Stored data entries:
"""

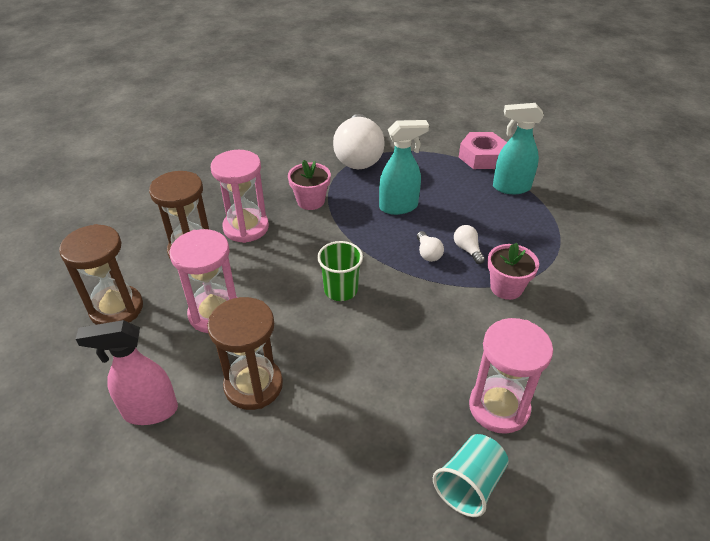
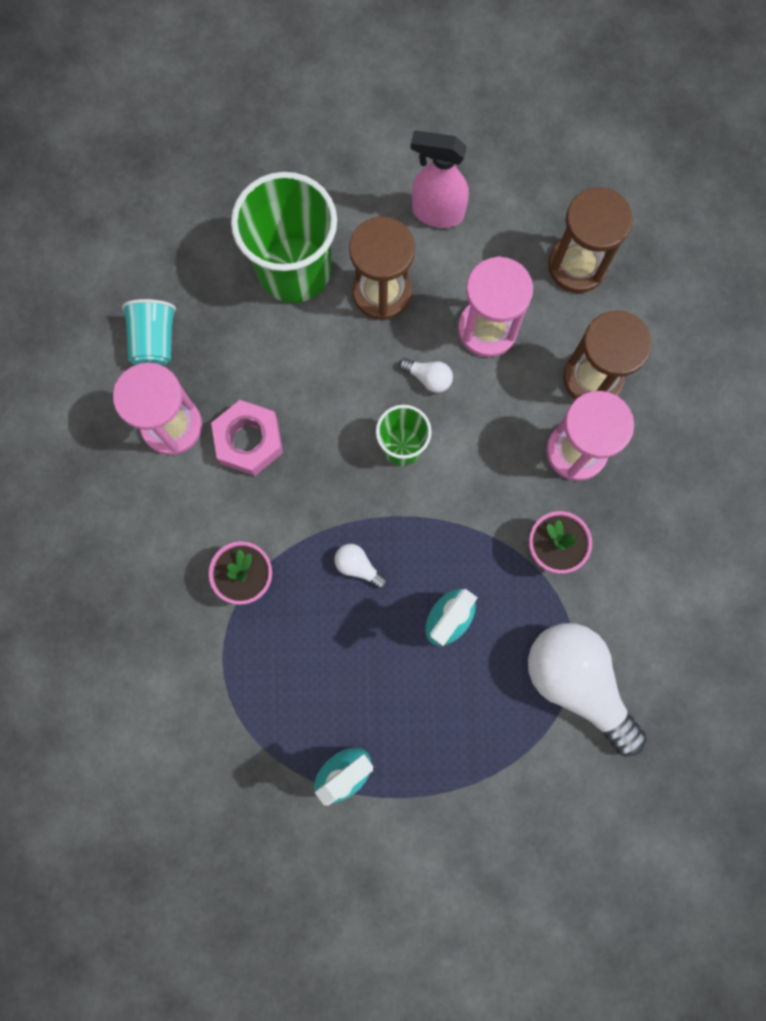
camera: 140 degrees right, 35 degrees up
pink spray bottle [76,320,178,425] -> pink spray bottle turned 120 degrees counterclockwise [411,131,469,228]
white light bulb [454,225,485,264] -> white light bulb moved to [399,358,453,393]
pink nut [459,132,507,169] -> pink nut moved to [211,400,283,476]
none -> green cup [231,172,337,303]

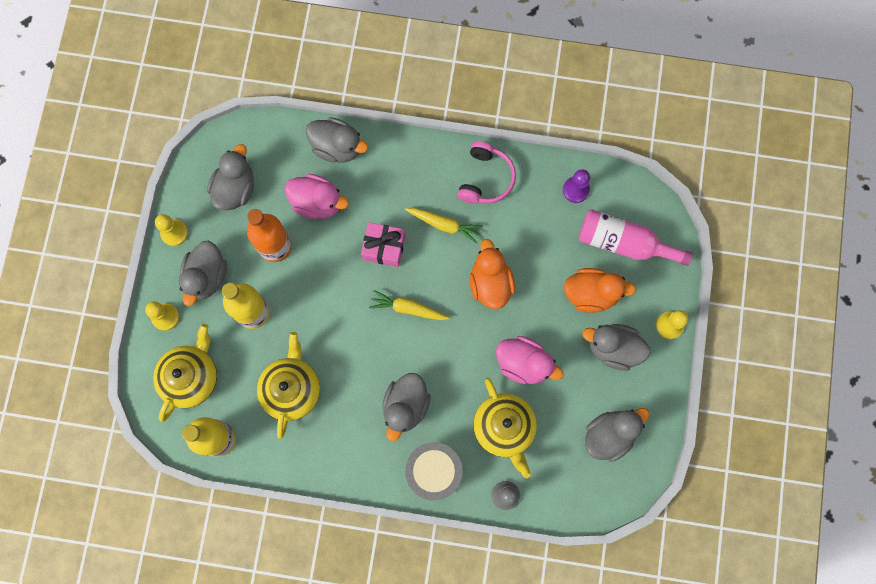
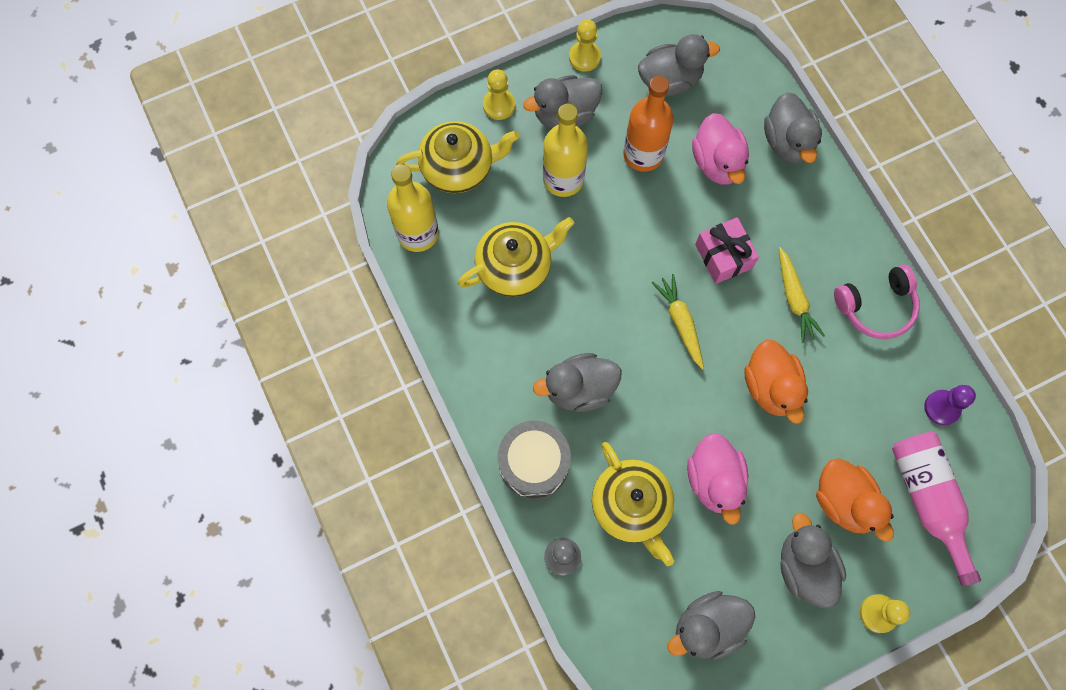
camera: 55 degrees right, 5 degrees down
orange duck [470,239,515,309] -> orange duck turned 120 degrees clockwise [744,340,808,424]
yellow teapot [473,378,537,478] -> yellow teapot turned 60 degrees counterclockwise [592,442,674,566]
grey duck [585,408,650,462] -> grey duck turned 135 degrees clockwise [667,591,755,660]

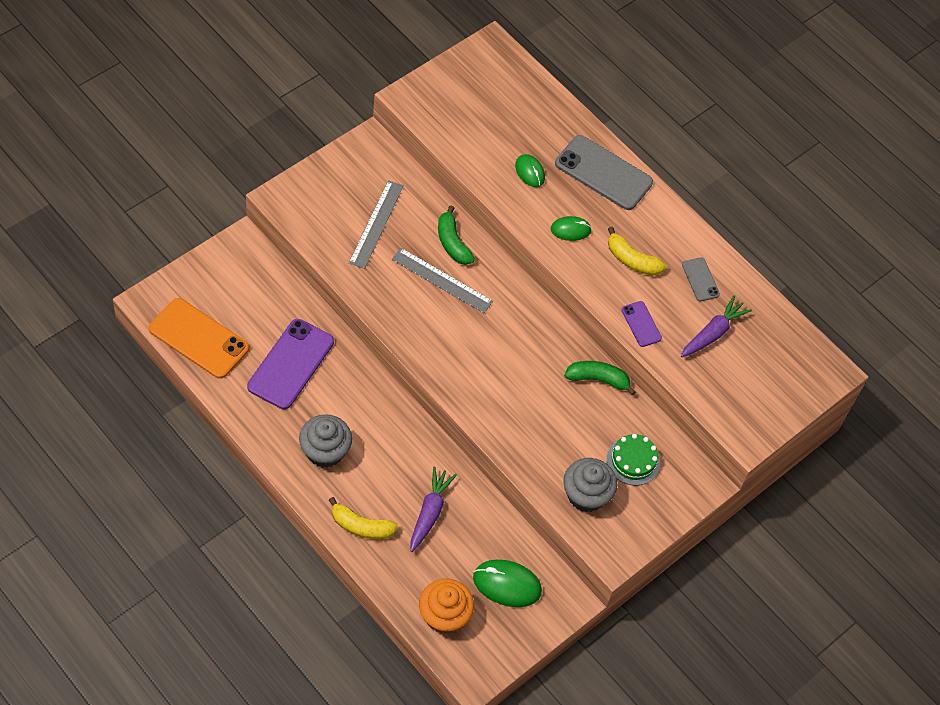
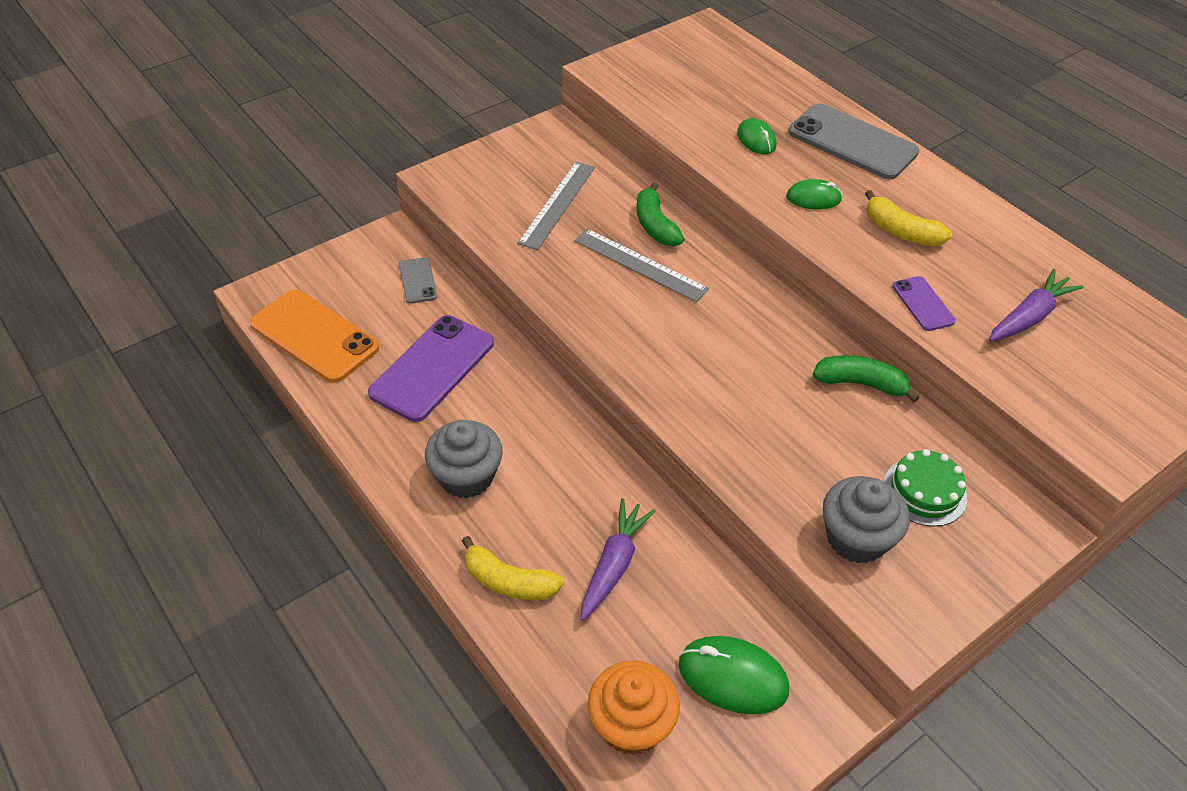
camera: 10 degrees right, 10 degrees down
grey phone [682,257,720,301] -> grey phone moved to [399,257,437,304]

"""

ACTIVITY:
With images omitted, output the data exactly as given.

WRITTEN REPLY:
camera: 140 degrees right, 35 degrees up
pink spray bottle [76,320,178,425] -> pink spray bottle turned 120 degrees counterclockwise [411,131,469,228]
white light bulb [454,225,485,264] -> white light bulb moved to [399,358,453,393]
pink nut [459,132,507,169] -> pink nut moved to [211,400,283,476]
none -> green cup [231,172,337,303]

camera: 55 degrees right, 5 degrees down
orange duck [470,239,515,309] -> orange duck turned 120 degrees clockwise [744,340,808,424]
yellow teapot [473,378,537,478] -> yellow teapot turned 60 degrees counterclockwise [592,442,674,566]
grey duck [585,408,650,462] -> grey duck turned 135 degrees clockwise [667,591,755,660]

camera: 10 degrees right, 10 degrees down
grey phone [682,257,720,301] -> grey phone moved to [399,257,437,304]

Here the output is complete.